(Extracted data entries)
-------------------------
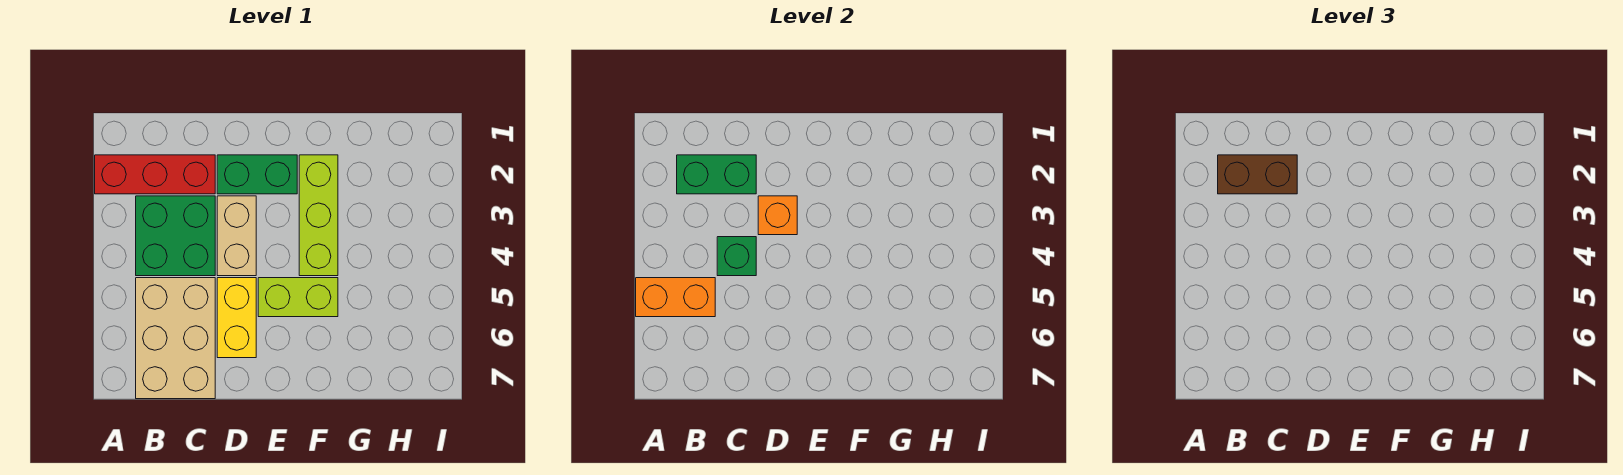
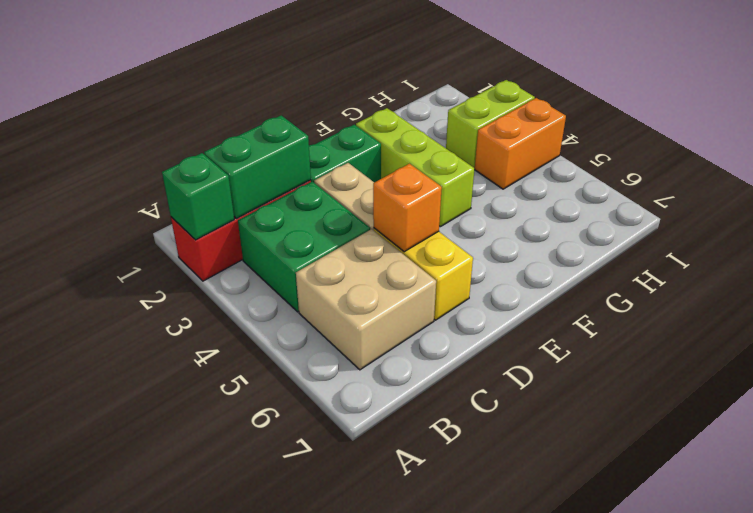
orange brick A5:B5 level 2 -> orange brick H4:I4 level 1
brown brick B2:C2 level 3 -> none
tan brick B5:C7 level 1 -> tan brick B5:C6 level 1
green brick C4 level 2 -> green brick A2 level 2
orange brick D3 level 2 -> orange brick D5 level 2
lime brick E5:F5 level 1 -> lime brick H3:I3 level 1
-------------------------
§ **What you have to do**: Write out word for word every line from the one containing "orange brick D3" through the last line of the data, and no other line.

§ **Answer to this task**:
orange brick D3 level 2 -> orange brick D5 level 2
lime brick E5:F5 level 1 -> lime brick H3:I3 level 1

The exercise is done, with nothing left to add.